● **About this exercise**
Starting at the top line, print the entries below exactly as they are and skip every picture.

(Quantity change records)
+++
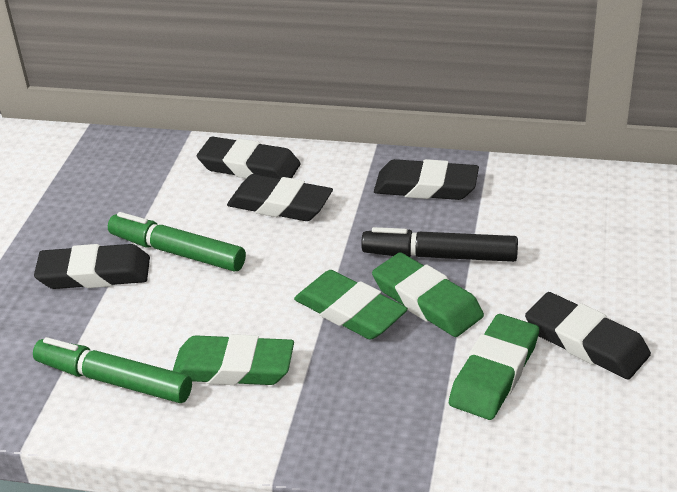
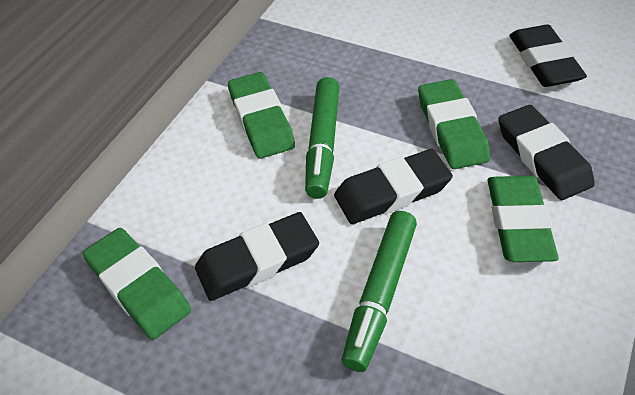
black eraser: [34,244,150,289] [197,137,301,179] [227,174,333,221] [374,159,479,200] [525,292,651,379] = 5 -> [195,212,319,301] [334,149,453,224] [499,105,595,200] [509,25,587,87] = 4
black marker: [361,227,518,262] = 1 -> none = 0

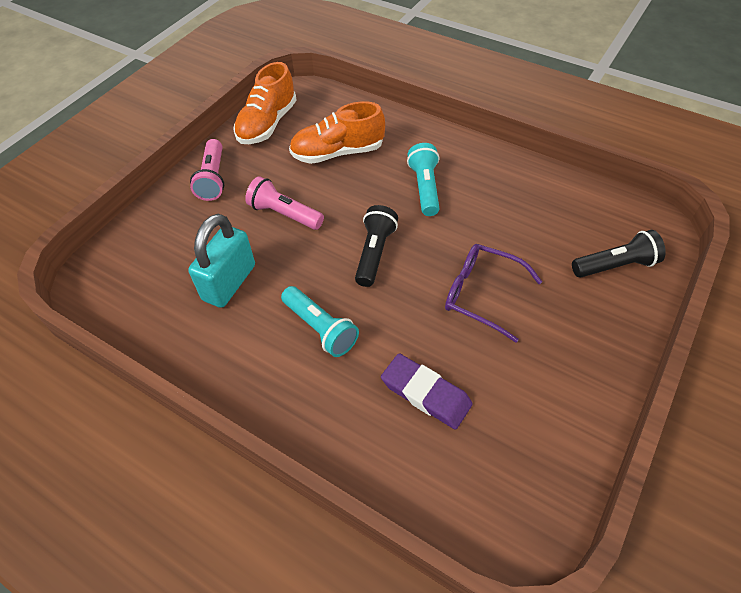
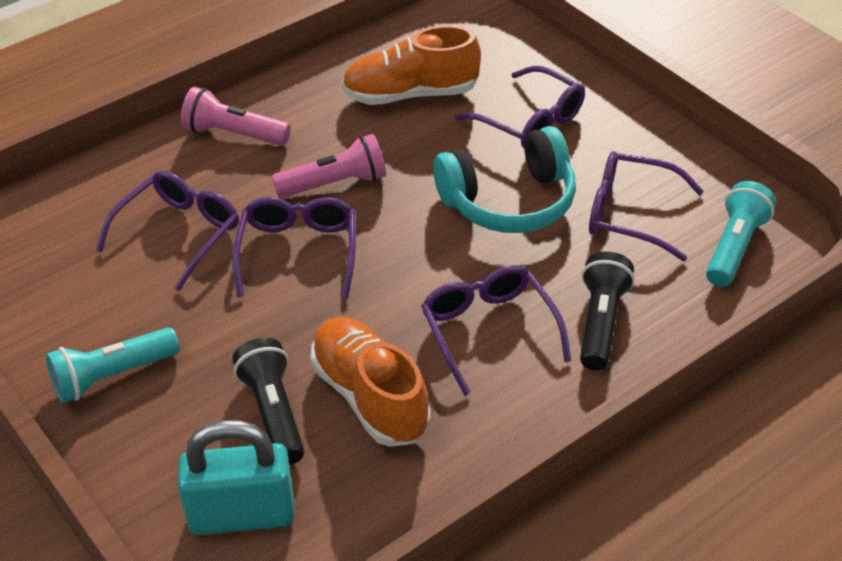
purple eraser: [381,353,473,429] = 1 -> none = 0
purple glasses: [445,244,542,343] = 1 -> [96,171,239,291] [233,197,356,298] [421,265,571,396] [455,66,585,148] [589,151,704,261] = 5
turquoise headphones: none = 0 -> [433,126,576,233] = 1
+++
● **Task output**
black eraser: [34,244,150,289] [197,137,301,179] [227,174,333,221] [374,159,479,200] [525,292,651,379] = 5 -> [195,212,319,301] [334,149,453,224] [499,105,595,200] [509,25,587,87] = 4
black marker: [361,227,518,262] = 1 -> none = 0

purple eraser: [381,353,473,429] = 1 -> none = 0
purple glasses: [445,244,542,343] = 1 -> [96,171,239,291] [233,197,356,298] [421,265,571,396] [455,66,585,148] [589,151,704,261] = 5
turquoise headphones: none = 0 -> [433,126,576,233] = 1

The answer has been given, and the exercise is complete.